# EXERCISE DIRECTIONS
Please restate every line below exactly, without any pictures.

※

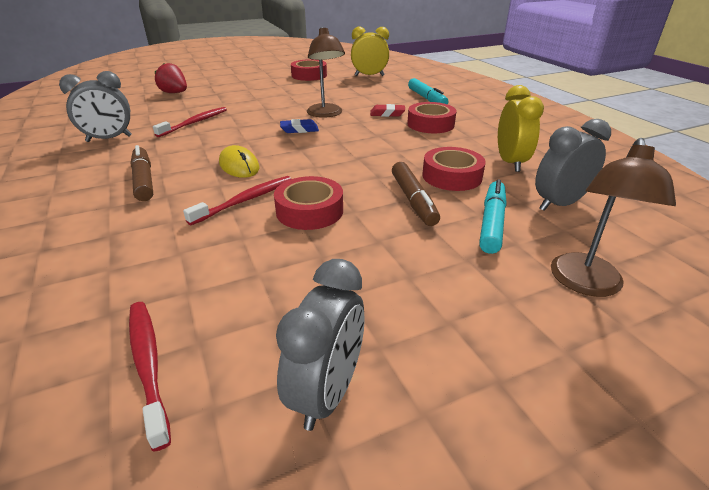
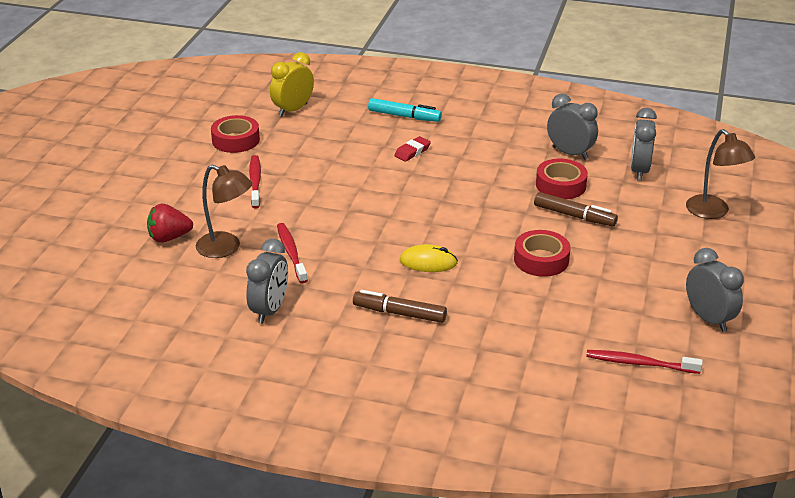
camera: 50 degrees left, 0 degrees up
(245, 200) = (494, 279): red toothbrush -> red toothbrush (255, 182)
(299, 129) = (388, 207): blue eraser -> none
(326, 114) = (369, 180): brown lamp -> brown lamp (226, 248)
(430, 124) = (463, 145): red tape -> none
(491, 223) = (632, 205): turquoise marker -> none
(510, 162) = (570, 153): yellow clock -> grey clock

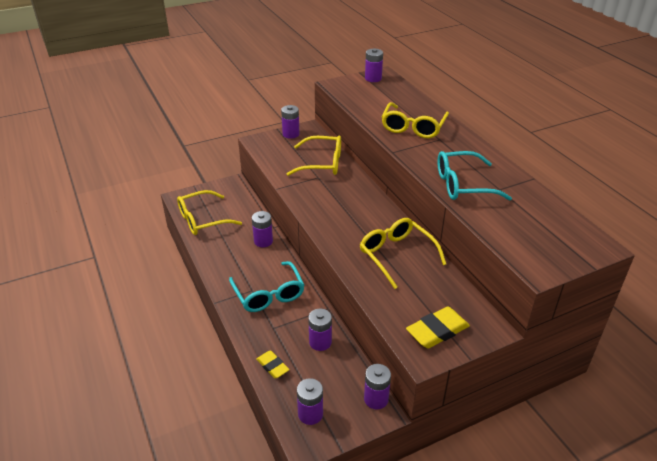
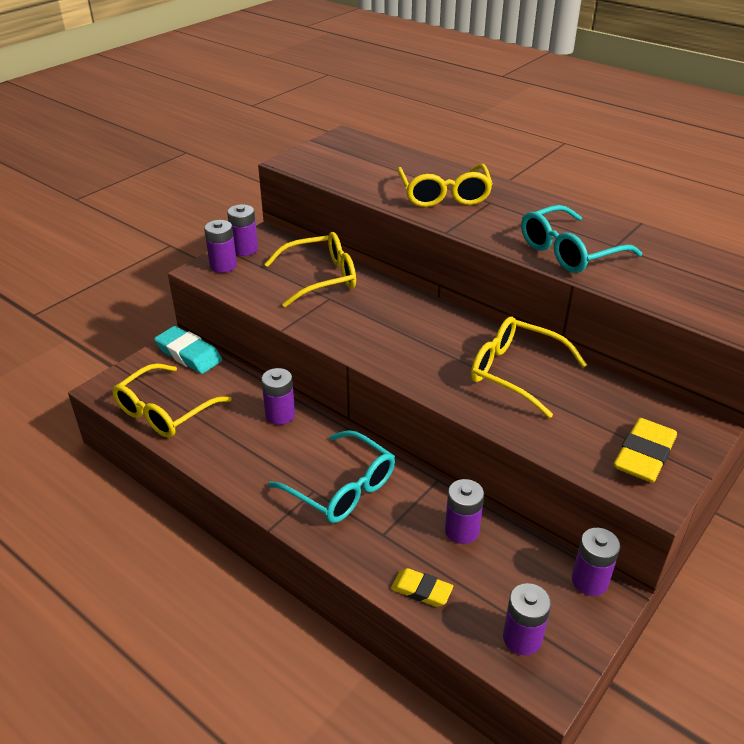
camera: 25 degrees left, 0 degrees up
(236, 191) = (189, 354): none -> turquoise eraser
(373, 78) = (337, 144): purple battery -> purple battery (223, 266)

※

# OUTPUT FOR THIS EXERCISE
camera: 50 degrees left, 0 degrees up
(245, 200) = (494, 279): red toothbrush -> red toothbrush (255, 182)
(299, 129) = (388, 207): blue eraser -> none
(326, 114) = (369, 180): brown lamp -> brown lamp (226, 248)
(430, 124) = (463, 145): red tape -> none
(491, 223) = (632, 205): turquoise marker -> none
(510, 162) = (570, 153): yellow clock -> grey clock

camera: 25 degrees left, 0 degrees up
(236, 191) = (189, 354): none -> turquoise eraser
(373, 78) = (337, 144): purple battery -> purple battery (223, 266)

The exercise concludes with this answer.